▶ Aim of the exercise
Keep every character as it is and output all of the records.

——

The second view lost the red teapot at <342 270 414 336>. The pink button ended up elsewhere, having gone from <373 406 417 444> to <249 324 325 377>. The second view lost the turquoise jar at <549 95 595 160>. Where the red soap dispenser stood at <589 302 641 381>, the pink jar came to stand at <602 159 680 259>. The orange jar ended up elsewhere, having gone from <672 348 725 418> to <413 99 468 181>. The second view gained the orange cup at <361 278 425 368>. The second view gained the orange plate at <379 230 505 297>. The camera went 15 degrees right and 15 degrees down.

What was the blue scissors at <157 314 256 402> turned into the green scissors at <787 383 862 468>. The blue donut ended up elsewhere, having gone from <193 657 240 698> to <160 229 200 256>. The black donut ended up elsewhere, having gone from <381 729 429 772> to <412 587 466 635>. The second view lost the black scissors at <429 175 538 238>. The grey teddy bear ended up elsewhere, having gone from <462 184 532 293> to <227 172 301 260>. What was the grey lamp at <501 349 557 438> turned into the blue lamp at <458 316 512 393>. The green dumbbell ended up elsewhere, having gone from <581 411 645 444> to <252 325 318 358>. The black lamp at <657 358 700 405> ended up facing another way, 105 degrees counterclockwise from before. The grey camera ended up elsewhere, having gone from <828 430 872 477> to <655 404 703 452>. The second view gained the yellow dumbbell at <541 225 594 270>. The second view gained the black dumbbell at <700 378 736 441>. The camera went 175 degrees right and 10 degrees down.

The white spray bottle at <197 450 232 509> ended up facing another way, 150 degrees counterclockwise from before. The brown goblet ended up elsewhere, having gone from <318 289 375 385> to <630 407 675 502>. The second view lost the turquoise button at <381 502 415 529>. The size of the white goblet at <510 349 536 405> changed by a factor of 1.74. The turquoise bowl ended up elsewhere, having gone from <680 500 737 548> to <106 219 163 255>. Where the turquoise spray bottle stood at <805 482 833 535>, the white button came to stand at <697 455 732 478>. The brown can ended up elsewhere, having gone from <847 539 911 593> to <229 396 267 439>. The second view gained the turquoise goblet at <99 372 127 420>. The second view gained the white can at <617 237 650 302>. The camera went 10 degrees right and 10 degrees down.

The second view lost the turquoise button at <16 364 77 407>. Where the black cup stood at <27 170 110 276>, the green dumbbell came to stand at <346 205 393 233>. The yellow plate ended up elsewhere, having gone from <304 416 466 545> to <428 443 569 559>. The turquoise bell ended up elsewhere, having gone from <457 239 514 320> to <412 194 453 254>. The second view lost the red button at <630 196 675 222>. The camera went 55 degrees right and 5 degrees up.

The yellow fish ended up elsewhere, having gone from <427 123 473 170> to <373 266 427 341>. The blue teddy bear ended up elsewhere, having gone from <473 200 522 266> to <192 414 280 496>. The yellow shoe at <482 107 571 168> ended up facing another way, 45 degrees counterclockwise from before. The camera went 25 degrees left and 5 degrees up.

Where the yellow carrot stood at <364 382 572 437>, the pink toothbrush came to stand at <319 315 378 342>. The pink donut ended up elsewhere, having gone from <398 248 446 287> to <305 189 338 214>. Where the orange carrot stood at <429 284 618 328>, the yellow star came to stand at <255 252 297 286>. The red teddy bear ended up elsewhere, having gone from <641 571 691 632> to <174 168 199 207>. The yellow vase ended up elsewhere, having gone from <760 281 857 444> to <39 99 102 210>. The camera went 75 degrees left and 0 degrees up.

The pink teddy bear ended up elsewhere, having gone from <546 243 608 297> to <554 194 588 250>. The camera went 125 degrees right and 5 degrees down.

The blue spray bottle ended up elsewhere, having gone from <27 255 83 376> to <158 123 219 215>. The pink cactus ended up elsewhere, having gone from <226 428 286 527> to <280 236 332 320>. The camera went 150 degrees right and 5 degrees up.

——

▶ Answer to the exercise
The second view lost the red teapot at <342 270 414 336>. The pink button ended up elsewhere, having gone from <373 406 417 444> to <249 324 325 377>. The second view lost the turquoise jar at <549 95 595 160>. Where the red soap dispenser stood at <589 302 641 381>, the pink jar came to stand at <602 159 680 259>. The orange jar ended up elsewhere, having gone from <672 348 725 418> to <413 99 468 181>. The second view gained the orange cup at <361 278 425 368>. The second view gained the orange plate at <379 230 505 297>. The camera went 15 degrees right and 15 degrees down.

What was the blue scissors at <157 314 256 402> turned into the green scissors at <787 383 862 468>. The blue donut ended up elsewhere, having gone from <193 657 240 698> to <160 229 200 256>. The black donut ended up elsewhere, having gone from <381 729 429 772> to <412 587 466 635>. The second view lost the black scissors at <429 175 538 238>. The grey teddy bear ended up elsewhere, having gone from <462 184 532 293> to <227 172 301 260>. What was the grey lamp at <501 349 557 438> turned into the blue lamp at <458 316 512 393>. The green dumbbell ended up elsewhere, having gone from <581 411 645 444> to <252 325 318 358>. The black lamp at <657 358 700 405> ended up facing another way, 105 degrees counterclockwise from before. The grey camera ended up elsewhere, having gone from <828 430 872 477> to <655 404 703 452>. The second view gained the yellow dumbbell at <541 225 594 270>. The second view gained the black dumbbell at <700 378 736 441>. The camera went 175 degrees right and 10 degrees down.

The white spray bottle at <197 450 232 509> ended up facing another way, 150 degrees counterclockwise from before. The brown goblet ended up elsewhere, having gone from <318 289 375 385> to <630 407 675 502>. The second view lost the turquoise button at <381 502 415 529>. The size of the white goblet at <510 349 536 405> changed by a factor of 1.74. The turquoise bowl ended up elsewhere, having gone from <680 500 737 548> to <106 219 163 255>. Where the turquoise spray bottle stood at <805 482 833 535>, the white button came to stand at <697 455 732 478>. The brown can ended up elsewhere, having gone from <847 539 911 593> to <229 396 267 439>. The second view gained the turquoise goblet at <99 372 127 420>. The second view gained the white can at <617 237 650 302>. The camera went 10 degrees right and 10 degrees down.

The second view lost the turquoise button at <16 364 77 407>. Where the black cup stood at <27 170 110 276>, the green dumbbell came to stand at <346 205 393 233>. The yellow plate ended up elsewhere, having gone from <304 416 466 545> to <428 443 569 559>. The turquoise bell ended up elsewhere, having gone from <457 239 514 320> to <412 194 453 254>. The second view lost the red button at <630 196 675 222>. The camera went 55 degrees right and 5 degrees up.

The yellow fish ended up elsewhere, having gone from <427 123 473 170> to <373 266 427 341>. The blue teddy bear ended up elsewhere, having gone from <473 200 522 266> to <192 414 280 496>. The yellow shoe at <482 107 571 168> ended up facing another way, 45 degrees counterclockwise from before. The camera went 25 degrees left and 5 degrees up.

Where the yellow carrot stood at <364 382 572 437>, the pink toothbrush came to stand at <319 315 378 342>. The pink donut ended up elsewhere, having gone from <398 248 446 287> to <305 189 338 214>. Where the orange carrot stood at <429 284 618 328>, the yellow star came to stand at <255 252 297 286>. The red teddy bear ended up elsewhere, having gone from <641 571 691 632> to <174 168 199 207>. The yellow vase ended up elsewhere, having gone from <760 281 857 444> to <39 99 102 210>. The camera went 75 degrees left and 0 degrees up.

The pink teddy bear ended up elsewhere, having gone from <546 243 608 297> to <554 194 588 250>. The camera went 125 degrees right and 5 degrees down.

The blue spray bottle ended up elsewhere, having gone from <27 255 83 376> to <158 123 219 215>. The pink cactus ended up elsewhere, having gone from <226 428 286 527> to <280 236 332 320>. The camera went 150 degrees right and 5 degrees up.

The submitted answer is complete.